> Job: Transcribe the lines from the start of the data below through the line with "(544, 361) = (521, 213): pink pawn -> none", word for word and nothing more.

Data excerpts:
* * * * * * *

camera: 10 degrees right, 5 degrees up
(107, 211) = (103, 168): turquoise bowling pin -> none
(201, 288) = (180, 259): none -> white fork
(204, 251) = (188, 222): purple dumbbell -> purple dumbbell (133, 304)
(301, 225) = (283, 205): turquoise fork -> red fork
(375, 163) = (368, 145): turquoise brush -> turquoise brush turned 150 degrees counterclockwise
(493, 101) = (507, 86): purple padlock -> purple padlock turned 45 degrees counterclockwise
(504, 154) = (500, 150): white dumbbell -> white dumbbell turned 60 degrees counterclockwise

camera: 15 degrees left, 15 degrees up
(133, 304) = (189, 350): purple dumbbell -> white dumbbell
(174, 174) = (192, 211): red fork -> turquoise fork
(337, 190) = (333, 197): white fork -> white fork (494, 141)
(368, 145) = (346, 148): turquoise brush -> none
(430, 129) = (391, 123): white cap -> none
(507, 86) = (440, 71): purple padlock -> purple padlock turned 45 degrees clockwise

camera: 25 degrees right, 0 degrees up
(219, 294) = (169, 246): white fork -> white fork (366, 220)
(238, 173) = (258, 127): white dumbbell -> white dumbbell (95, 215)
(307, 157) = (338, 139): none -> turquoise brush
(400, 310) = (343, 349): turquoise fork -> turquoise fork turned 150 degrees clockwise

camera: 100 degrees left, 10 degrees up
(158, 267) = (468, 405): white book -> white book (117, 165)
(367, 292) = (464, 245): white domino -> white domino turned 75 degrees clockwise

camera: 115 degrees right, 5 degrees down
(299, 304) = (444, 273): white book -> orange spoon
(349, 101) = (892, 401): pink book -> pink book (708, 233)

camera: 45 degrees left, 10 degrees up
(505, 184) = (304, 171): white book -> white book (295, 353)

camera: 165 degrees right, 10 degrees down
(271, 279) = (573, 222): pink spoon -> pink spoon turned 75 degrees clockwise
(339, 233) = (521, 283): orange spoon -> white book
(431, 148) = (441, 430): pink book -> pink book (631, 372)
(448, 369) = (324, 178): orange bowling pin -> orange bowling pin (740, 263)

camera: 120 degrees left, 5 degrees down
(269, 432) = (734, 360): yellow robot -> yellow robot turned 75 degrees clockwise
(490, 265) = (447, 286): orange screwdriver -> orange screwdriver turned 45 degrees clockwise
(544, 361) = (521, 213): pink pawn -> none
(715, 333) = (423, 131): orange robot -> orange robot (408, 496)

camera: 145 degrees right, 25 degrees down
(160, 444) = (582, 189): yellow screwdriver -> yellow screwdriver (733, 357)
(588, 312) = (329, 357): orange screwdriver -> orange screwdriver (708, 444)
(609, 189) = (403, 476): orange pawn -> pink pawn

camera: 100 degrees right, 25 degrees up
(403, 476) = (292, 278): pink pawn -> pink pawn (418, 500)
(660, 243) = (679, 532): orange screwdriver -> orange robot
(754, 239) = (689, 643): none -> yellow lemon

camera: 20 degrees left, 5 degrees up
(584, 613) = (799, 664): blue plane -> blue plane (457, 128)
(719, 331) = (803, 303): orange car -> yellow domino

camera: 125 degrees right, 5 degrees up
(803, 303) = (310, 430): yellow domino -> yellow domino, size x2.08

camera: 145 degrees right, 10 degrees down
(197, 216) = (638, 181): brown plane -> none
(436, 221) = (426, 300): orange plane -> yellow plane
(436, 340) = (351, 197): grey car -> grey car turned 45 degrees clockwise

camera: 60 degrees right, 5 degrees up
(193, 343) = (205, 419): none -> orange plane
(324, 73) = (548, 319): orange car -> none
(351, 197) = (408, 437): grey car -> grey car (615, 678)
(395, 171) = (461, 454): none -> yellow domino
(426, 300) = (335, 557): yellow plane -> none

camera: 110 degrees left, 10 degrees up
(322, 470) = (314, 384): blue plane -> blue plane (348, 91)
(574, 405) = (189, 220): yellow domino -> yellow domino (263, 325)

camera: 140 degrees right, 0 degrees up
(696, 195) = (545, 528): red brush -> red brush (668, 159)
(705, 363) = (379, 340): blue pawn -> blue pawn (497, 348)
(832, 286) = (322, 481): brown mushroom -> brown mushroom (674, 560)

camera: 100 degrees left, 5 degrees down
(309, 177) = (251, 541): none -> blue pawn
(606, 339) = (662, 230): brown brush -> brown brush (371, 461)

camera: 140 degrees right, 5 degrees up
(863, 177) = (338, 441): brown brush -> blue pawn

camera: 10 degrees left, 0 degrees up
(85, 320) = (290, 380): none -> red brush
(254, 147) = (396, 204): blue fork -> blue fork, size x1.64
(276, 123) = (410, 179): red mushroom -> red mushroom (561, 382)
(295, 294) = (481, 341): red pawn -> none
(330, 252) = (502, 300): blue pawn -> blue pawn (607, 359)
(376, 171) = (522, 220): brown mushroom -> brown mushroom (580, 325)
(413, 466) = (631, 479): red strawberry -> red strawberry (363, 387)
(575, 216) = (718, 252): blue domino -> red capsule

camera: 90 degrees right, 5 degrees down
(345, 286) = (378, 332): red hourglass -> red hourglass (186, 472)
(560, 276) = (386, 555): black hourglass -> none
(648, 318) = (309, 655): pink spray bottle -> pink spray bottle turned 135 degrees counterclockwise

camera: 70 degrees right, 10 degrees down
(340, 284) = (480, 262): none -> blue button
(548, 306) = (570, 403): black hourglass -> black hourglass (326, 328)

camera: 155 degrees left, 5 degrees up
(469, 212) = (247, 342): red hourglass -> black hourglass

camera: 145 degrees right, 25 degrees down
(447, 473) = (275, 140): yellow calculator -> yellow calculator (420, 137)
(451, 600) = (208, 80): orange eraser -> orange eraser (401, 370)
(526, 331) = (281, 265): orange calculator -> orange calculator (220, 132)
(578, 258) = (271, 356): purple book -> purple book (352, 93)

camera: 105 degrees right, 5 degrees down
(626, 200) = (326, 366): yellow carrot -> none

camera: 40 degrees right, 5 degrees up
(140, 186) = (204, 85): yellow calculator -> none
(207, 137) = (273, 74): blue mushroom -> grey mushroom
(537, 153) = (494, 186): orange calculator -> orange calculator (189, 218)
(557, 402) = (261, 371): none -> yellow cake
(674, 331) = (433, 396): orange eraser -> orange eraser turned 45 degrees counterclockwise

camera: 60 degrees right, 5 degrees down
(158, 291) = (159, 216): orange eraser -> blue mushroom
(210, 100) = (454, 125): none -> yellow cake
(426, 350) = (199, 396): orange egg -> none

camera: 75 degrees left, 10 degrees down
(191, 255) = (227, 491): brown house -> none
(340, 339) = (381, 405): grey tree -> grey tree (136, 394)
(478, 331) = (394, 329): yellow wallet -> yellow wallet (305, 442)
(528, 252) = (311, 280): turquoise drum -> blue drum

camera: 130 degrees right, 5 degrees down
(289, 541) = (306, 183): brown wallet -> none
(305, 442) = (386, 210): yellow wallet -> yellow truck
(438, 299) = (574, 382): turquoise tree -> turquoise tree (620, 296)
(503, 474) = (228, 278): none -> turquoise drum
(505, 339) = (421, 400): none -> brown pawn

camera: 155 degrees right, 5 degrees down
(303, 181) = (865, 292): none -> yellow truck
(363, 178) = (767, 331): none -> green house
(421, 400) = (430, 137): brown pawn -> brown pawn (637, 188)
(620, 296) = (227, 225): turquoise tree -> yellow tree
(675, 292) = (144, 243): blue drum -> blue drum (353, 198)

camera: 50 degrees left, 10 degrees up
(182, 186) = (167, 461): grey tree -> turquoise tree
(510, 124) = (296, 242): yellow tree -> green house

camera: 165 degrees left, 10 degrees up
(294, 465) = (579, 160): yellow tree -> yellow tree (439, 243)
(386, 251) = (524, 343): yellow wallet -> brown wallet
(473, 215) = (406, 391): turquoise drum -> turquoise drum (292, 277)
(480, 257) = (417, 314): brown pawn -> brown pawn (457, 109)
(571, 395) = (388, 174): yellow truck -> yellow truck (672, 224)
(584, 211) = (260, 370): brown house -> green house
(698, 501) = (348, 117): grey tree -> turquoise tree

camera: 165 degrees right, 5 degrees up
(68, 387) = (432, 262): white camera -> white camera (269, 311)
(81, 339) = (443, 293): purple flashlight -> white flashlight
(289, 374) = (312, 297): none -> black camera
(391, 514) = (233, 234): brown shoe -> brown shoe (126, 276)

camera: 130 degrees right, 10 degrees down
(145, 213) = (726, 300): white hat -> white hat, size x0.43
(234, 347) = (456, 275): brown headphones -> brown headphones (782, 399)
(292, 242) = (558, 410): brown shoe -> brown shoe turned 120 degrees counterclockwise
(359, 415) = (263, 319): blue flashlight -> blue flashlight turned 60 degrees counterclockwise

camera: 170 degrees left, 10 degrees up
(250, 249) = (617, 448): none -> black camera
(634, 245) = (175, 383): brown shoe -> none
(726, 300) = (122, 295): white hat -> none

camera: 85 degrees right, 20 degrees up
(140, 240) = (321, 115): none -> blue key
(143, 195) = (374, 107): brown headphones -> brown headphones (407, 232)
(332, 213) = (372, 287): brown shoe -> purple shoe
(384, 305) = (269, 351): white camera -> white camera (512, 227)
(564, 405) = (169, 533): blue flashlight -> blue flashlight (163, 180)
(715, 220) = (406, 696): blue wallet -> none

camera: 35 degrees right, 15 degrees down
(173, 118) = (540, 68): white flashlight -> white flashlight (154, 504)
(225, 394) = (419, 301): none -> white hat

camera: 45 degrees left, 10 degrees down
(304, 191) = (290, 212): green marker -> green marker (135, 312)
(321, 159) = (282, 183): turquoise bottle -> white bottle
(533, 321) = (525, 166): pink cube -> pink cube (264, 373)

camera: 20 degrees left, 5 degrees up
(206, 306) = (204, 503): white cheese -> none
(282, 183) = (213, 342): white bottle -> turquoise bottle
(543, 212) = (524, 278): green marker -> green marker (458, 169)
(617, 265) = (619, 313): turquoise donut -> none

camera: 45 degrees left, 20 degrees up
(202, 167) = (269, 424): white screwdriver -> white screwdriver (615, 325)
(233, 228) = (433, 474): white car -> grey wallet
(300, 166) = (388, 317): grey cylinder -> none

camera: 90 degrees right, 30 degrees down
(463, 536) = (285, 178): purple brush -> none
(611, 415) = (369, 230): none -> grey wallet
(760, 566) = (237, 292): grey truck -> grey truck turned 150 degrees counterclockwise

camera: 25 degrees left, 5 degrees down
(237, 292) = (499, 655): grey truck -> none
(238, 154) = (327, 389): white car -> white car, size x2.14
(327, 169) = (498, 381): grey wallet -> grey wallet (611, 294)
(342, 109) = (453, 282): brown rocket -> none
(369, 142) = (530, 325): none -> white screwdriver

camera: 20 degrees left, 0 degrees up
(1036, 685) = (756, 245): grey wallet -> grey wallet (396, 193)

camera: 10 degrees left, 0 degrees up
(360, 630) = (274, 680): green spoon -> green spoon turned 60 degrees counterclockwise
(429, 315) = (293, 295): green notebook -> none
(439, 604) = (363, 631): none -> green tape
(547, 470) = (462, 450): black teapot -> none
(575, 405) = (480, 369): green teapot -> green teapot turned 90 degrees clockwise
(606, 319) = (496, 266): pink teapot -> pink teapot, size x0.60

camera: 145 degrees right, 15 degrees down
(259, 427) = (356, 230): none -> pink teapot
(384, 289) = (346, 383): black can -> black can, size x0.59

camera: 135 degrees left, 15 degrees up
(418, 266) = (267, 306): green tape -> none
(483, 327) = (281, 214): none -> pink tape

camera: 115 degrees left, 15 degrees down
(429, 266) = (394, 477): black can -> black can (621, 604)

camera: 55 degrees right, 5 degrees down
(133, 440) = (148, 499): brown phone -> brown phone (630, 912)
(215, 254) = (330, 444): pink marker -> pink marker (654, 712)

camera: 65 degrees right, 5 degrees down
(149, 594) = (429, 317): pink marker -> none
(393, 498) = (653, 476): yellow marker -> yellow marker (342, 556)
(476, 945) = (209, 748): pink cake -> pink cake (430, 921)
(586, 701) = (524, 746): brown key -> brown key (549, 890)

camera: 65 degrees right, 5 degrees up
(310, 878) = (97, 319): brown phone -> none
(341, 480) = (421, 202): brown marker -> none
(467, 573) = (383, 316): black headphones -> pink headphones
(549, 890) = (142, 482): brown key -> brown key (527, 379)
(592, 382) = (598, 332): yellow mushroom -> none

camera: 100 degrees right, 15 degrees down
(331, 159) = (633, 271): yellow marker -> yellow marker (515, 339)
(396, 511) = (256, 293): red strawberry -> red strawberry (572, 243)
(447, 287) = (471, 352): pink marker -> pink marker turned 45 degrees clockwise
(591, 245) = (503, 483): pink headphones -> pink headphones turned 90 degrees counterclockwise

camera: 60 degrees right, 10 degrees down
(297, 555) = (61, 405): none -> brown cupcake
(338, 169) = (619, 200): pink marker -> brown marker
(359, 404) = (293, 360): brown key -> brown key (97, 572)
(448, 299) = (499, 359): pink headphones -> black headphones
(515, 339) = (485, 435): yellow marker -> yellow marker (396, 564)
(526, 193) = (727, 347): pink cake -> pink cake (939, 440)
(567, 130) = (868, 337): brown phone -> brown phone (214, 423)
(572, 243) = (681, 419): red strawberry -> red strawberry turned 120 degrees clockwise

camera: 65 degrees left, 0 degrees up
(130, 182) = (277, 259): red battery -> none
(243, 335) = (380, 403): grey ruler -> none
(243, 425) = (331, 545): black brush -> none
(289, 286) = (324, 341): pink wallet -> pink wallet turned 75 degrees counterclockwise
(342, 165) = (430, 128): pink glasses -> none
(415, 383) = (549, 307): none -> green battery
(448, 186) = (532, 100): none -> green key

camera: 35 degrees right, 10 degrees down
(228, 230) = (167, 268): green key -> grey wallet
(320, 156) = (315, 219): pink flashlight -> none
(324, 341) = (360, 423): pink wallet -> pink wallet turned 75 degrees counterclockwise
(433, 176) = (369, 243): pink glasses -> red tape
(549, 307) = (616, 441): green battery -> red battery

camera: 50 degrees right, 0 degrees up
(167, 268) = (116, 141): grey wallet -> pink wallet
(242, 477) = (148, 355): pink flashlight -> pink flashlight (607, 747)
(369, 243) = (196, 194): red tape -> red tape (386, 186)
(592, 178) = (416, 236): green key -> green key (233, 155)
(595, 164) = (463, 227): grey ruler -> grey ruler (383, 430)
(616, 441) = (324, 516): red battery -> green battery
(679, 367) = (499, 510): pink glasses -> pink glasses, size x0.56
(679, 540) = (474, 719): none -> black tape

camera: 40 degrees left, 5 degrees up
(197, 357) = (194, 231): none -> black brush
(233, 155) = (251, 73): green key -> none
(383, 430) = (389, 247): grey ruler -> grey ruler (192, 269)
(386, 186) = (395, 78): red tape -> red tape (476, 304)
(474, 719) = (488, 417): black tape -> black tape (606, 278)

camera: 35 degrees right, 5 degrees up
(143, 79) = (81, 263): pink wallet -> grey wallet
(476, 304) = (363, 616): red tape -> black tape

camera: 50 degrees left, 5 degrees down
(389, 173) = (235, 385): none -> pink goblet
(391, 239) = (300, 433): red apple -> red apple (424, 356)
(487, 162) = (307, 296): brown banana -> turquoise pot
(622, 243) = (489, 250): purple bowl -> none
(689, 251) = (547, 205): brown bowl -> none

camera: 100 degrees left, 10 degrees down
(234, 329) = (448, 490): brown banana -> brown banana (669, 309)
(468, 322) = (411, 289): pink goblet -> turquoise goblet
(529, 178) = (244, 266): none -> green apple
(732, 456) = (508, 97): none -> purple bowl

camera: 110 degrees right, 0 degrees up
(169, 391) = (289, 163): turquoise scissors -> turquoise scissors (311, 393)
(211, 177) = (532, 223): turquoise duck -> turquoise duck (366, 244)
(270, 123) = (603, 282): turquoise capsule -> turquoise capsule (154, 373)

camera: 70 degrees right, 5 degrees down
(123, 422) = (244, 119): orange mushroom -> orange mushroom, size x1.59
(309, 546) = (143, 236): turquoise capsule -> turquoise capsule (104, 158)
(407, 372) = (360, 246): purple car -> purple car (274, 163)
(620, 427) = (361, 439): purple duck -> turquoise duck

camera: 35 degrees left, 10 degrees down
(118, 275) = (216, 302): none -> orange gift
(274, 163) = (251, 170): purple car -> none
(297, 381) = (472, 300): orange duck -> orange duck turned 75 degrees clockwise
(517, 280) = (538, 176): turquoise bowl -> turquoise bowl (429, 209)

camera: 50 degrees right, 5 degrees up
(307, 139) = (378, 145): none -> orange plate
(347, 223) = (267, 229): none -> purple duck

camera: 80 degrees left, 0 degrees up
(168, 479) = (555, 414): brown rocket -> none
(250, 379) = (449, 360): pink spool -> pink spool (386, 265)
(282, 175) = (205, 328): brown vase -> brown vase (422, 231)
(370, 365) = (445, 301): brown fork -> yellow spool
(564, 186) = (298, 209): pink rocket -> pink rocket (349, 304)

* * * * * * *

> Answer space:
camera: 10 degrees right, 5 degrees up
(107, 211) = (103, 168): turquoise bowling pin -> none
(201, 288) = (180, 259): none -> white fork
(204, 251) = (188, 222): purple dumbbell -> purple dumbbell (133, 304)
(301, 225) = (283, 205): turquoise fork -> red fork
(375, 163) = (368, 145): turquoise brush -> turquoise brush turned 150 degrees counterclockwise
(493, 101) = (507, 86): purple padlock -> purple padlock turned 45 degrees counterclockwise
(504, 154) = (500, 150): white dumbbell -> white dumbbell turned 60 degrees counterclockwise

camera: 15 degrees left, 15 degrees up
(133, 304) = (189, 350): purple dumbbell -> white dumbbell
(174, 174) = (192, 211): red fork -> turquoise fork
(337, 190) = (333, 197): white fork -> white fork (494, 141)
(368, 145) = (346, 148): turquoise brush -> none
(430, 129) = (391, 123): white cap -> none
(507, 86) = (440, 71): purple padlock -> purple padlock turned 45 degrees clockwise

camera: 25 degrees right, 0 degrees up
(219, 294) = (169, 246): white fork -> white fork (366, 220)
(238, 173) = (258, 127): white dumbbell -> white dumbbell (95, 215)
(307, 157) = (338, 139): none -> turquoise brush
(400, 310) = (343, 349): turquoise fork -> turquoise fork turned 150 degrees clockwise

camera: 100 degrees left, 10 degrees up
(158, 267) = (468, 405): white book -> white book (117, 165)
(367, 292) = (464, 245): white domino -> white domino turned 75 degrees clockwise

camera: 115 degrees right, 5 degrees down
(299, 304) = (444, 273): white book -> orange spoon
(349, 101) = (892, 401): pink book -> pink book (708, 233)

camera: 45 degrees left, 10 degrees up
(505, 184) = (304, 171): white book -> white book (295, 353)

camera: 165 degrees right, 10 degrees down
(271, 279) = (573, 222): pink spoon -> pink spoon turned 75 degrees clockwise
(339, 233) = (521, 283): orange spoon -> white book
(431, 148) = (441, 430): pink book -> pink book (631, 372)
(448, 369) = (324, 178): orange bowling pin -> orange bowling pin (740, 263)

camera: 120 degrees left, 5 degrees down
(269, 432) = (734, 360): yellow robot -> yellow robot turned 75 degrees clockwise
(490, 265) = (447, 286): orange screwdriver -> orange screwdriver turned 45 degrees clockwise
(544, 361) = (521, 213): pink pawn -> none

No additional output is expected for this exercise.